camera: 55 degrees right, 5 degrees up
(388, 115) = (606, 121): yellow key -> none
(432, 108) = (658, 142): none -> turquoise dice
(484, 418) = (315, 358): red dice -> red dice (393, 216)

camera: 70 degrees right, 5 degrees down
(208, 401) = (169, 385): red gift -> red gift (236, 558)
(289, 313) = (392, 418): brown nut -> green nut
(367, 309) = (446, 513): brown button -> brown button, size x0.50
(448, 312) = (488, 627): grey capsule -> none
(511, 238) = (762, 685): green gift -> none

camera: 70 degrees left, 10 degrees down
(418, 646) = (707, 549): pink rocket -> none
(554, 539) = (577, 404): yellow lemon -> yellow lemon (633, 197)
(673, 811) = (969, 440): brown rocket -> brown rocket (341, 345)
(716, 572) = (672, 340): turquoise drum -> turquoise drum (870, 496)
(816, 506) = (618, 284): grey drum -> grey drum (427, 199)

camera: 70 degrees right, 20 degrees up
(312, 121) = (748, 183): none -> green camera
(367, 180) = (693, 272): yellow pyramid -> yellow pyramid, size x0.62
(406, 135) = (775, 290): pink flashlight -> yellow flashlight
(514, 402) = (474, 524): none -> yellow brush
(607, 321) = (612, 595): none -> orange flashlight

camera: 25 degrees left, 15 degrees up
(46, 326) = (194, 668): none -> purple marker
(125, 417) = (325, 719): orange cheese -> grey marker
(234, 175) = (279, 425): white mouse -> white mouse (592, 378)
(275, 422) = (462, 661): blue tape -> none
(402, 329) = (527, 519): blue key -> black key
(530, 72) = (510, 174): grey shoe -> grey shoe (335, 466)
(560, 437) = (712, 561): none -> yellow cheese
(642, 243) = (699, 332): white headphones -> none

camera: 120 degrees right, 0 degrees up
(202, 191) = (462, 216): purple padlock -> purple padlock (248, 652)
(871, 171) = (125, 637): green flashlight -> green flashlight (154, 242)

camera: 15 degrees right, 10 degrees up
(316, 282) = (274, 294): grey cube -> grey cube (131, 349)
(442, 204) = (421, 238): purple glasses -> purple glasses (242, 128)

__________________________________________________

EXERCISE AIM: Find the line with "(208, 401) = (169, 385): red" in the material above. Reproduce it and each line after it up to and including the line with "(554, 539) = (577, 404): yellow".

SOLUTION FOR THIS EXERCISE:
(208, 401) = (169, 385): red gift -> red gift (236, 558)
(289, 313) = (392, 418): brown nut -> green nut
(367, 309) = (446, 513): brown button -> brown button, size x0.50
(448, 312) = (488, 627): grey capsule -> none
(511, 238) = (762, 685): green gift -> none

camera: 70 degrees left, 10 degrees down
(418, 646) = (707, 549): pink rocket -> none
(554, 539) = (577, 404): yellow lemon -> yellow lemon (633, 197)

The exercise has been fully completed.